* [Task item]:
Both the line below containing "The botella (naranja)" and the line containing "The tenedor (marrón) at (939,543) appeared.", along with every line between them, should be repeated exactly; no other line belongs in the answer.

* [Dataset entries]:
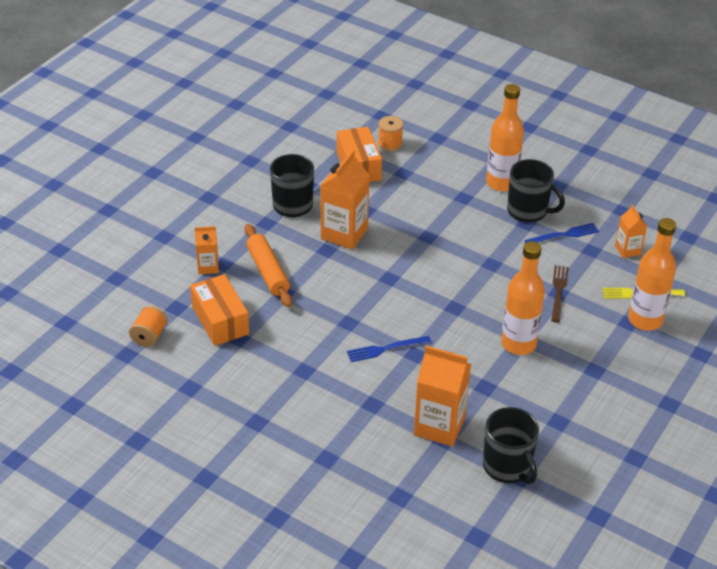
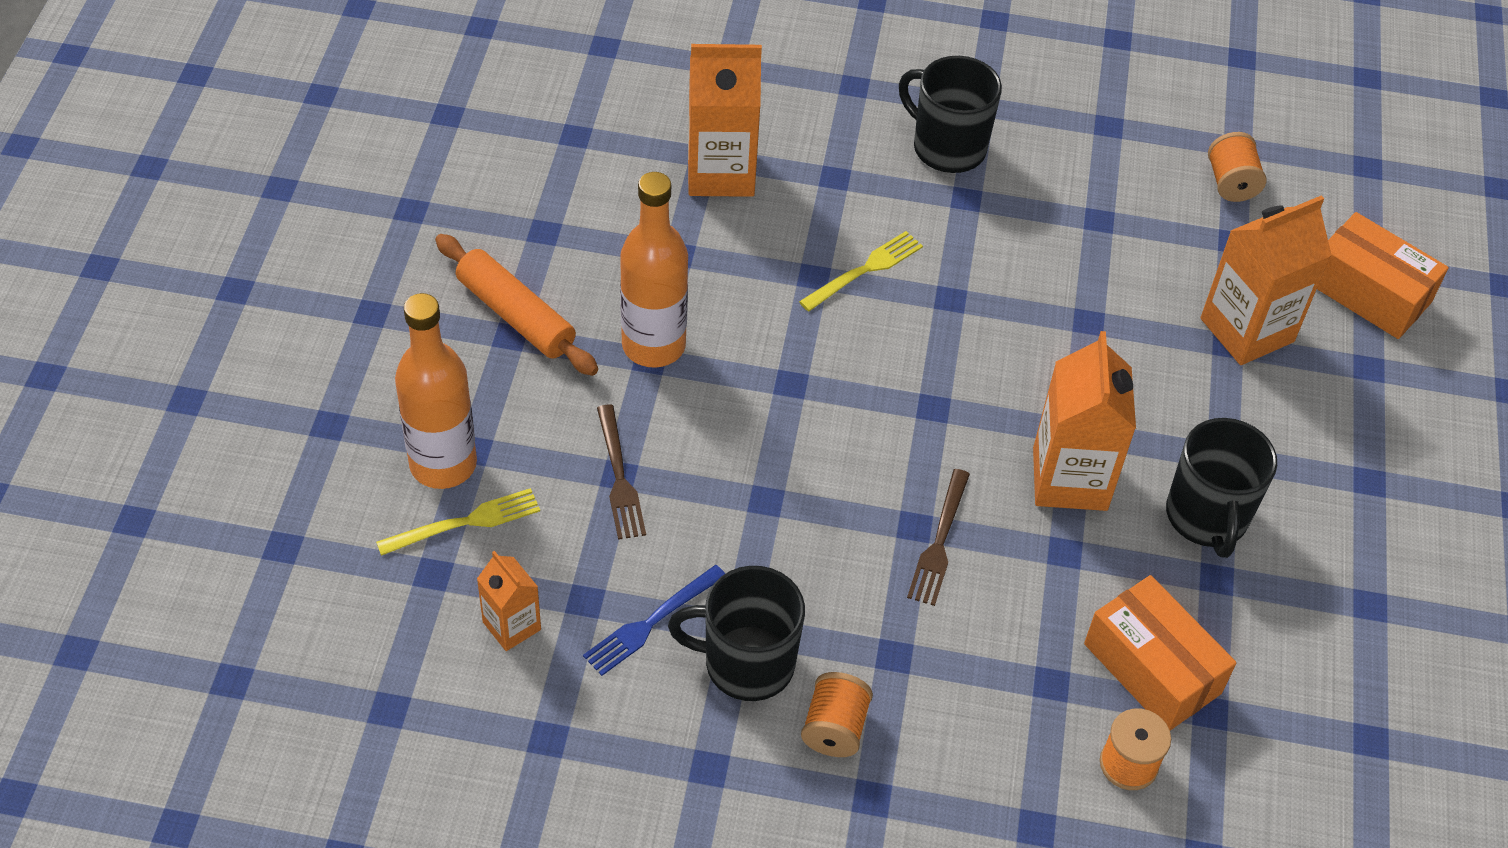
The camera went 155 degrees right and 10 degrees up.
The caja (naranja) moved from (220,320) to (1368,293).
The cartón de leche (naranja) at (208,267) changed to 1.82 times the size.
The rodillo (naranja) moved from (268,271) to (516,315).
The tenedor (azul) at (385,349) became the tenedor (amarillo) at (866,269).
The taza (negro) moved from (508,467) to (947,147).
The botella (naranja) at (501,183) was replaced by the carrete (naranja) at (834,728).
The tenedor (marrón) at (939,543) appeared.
==
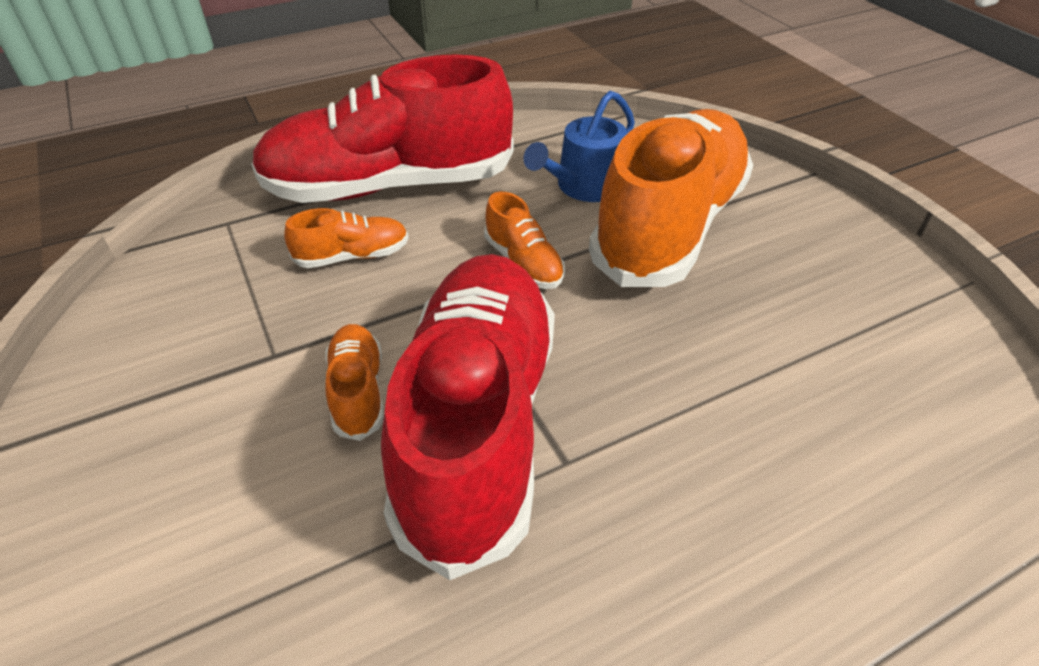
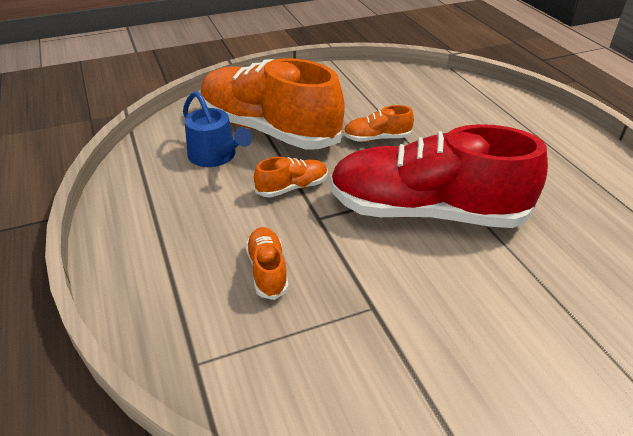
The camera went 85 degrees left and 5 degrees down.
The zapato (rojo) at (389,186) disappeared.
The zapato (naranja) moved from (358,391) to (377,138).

* [Your response]:
The botella (naranja) at (501,183) was replaced by the carrete (naranja) at (834,728).
The tenedor (marrón) at (939,543) appeared.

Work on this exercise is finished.